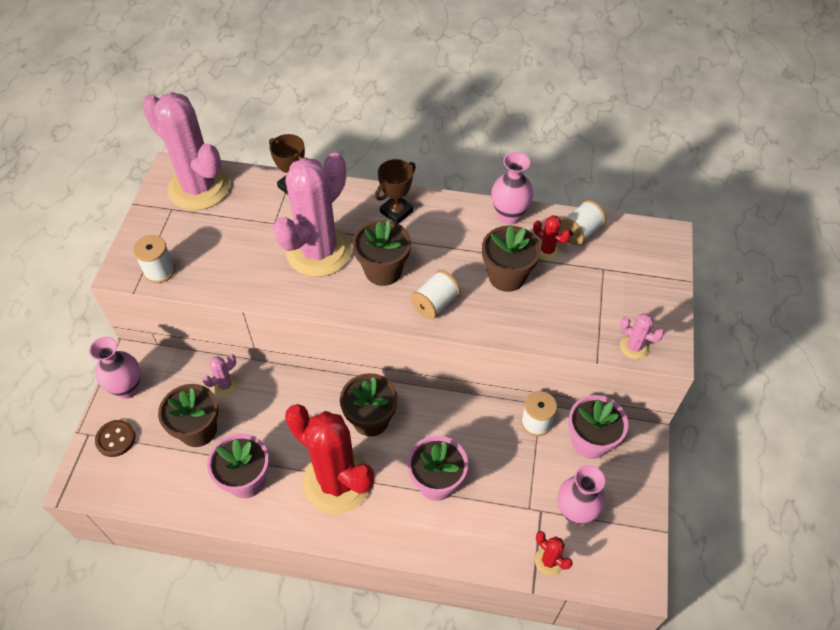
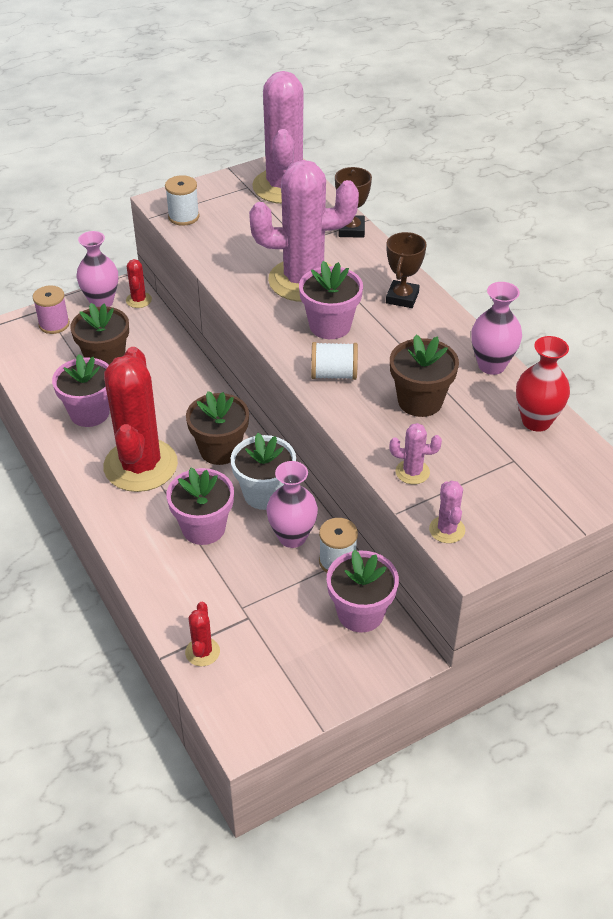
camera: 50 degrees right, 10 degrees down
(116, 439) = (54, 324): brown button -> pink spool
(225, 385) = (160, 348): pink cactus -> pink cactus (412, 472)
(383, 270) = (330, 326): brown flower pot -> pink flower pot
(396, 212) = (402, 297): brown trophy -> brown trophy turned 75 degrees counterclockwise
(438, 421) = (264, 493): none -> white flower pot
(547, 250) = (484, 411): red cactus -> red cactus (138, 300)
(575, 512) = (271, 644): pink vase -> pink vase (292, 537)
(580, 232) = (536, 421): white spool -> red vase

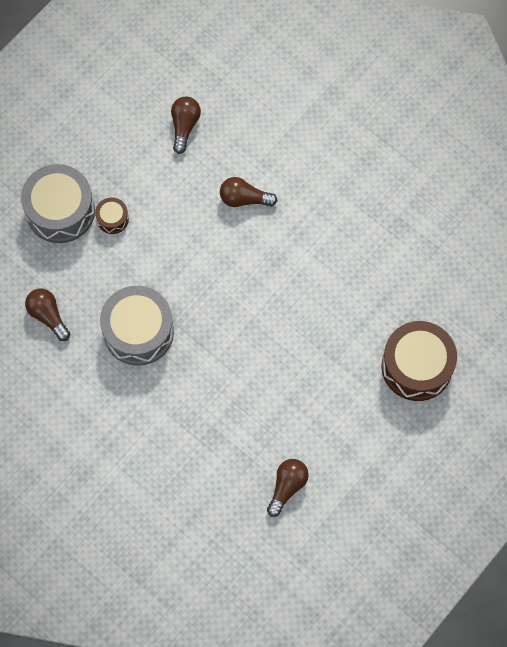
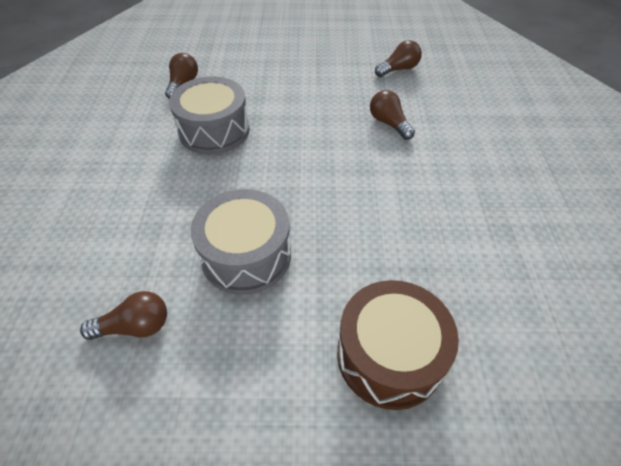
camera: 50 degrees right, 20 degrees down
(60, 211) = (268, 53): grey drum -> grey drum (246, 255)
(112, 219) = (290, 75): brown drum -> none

######

INSTRUCTIONS TO FOLLOW: The required answer is the number of lines in the listing above that contain the word "camera", with nothing added.

EXERCISE SOLUTION: 2